■ Exercise goal: Retype every record that appears below, unchanged.

(Beginning of Recorded data)

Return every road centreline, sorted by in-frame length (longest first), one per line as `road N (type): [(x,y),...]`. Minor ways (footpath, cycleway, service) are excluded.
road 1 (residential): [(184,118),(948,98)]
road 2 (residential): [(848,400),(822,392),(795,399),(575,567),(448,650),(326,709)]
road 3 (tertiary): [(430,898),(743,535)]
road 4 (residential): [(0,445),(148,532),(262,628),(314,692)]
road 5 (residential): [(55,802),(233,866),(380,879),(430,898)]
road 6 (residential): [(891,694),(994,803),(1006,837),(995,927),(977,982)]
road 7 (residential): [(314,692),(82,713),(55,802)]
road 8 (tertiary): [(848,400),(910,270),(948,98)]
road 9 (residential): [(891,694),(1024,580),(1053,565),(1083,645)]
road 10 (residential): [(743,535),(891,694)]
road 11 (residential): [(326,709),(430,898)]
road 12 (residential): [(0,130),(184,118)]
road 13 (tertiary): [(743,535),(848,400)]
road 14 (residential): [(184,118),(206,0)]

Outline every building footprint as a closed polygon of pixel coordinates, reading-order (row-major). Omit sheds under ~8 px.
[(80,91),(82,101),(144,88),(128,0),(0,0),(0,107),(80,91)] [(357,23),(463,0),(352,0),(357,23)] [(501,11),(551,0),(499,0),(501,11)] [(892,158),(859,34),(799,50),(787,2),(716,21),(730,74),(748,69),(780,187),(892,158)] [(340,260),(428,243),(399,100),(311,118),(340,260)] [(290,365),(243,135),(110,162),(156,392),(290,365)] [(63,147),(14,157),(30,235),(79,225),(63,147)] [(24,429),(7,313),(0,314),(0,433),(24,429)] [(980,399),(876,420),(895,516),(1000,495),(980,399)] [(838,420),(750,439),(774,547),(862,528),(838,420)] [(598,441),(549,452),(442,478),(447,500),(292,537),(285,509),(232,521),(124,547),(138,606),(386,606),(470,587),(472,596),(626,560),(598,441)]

(End of Recorded data)

■ Task response:
Return every road centreline, sorted by in-frame length (longest first), one per line as `road N (type): [(x,y),...]`. Minor ways (footpath, cycleway, service) are excluded.
road 1 (residential): [(184,118),(948,98)]
road 2 (residential): [(848,400),(822,392),(795,399),(575,567),(448,650),(326,709)]
road 3 (tertiary): [(430,898),(743,535)]
road 4 (residential): [(0,445),(148,532),(262,628),(314,692)]
road 5 (residential): [(55,802),(233,866),(380,879),(430,898)]
road 6 (residential): [(891,694),(994,803),(1006,837),(995,927),(977,982)]
road 7 (residential): [(314,692),(82,713),(55,802)]
road 8 (tertiary): [(848,400),(910,270),(948,98)]
road 9 (residential): [(891,694),(1024,580),(1053,565),(1083,645)]
road 10 (residential): [(743,535),(891,694)]
road 11 (residential): [(326,709),(430,898)]
road 12 (residential): [(0,130),(184,118)]
road 13 (tertiary): [(743,535),(848,400)]
road 14 (residential): [(184,118),(206,0)]

Outline every building footprint as a closed polygon of pixel coordinates, reading-order (row-major). Omit sheds under ~8 px.
[(80,91),(82,101),(144,88),(128,0),(0,0),(0,107),(80,91)] [(357,23),(463,0),(352,0),(357,23)] [(501,11),(551,0),(499,0),(501,11)] [(892,158),(859,34),(799,50),(787,2),(716,21),(730,74),(748,69),(780,187),(892,158)] [(340,260),(428,243),(399,100),(311,118),(340,260)] [(290,365),(243,135),(110,162),(156,392),(290,365)] [(63,147),(14,157),(30,235),(79,225),(63,147)] [(24,429),(7,313),(0,314),(0,433),(24,429)] [(980,399),(876,420),(895,516),(1000,495),(980,399)] [(838,420),(750,439),(774,547),(862,528),(838,420)] [(598,441),(549,452),(442,478),(447,500),(292,537),(285,509),(232,521),(124,547),(138,606),(386,606),(470,587),(472,596),(626,560),(598,441)]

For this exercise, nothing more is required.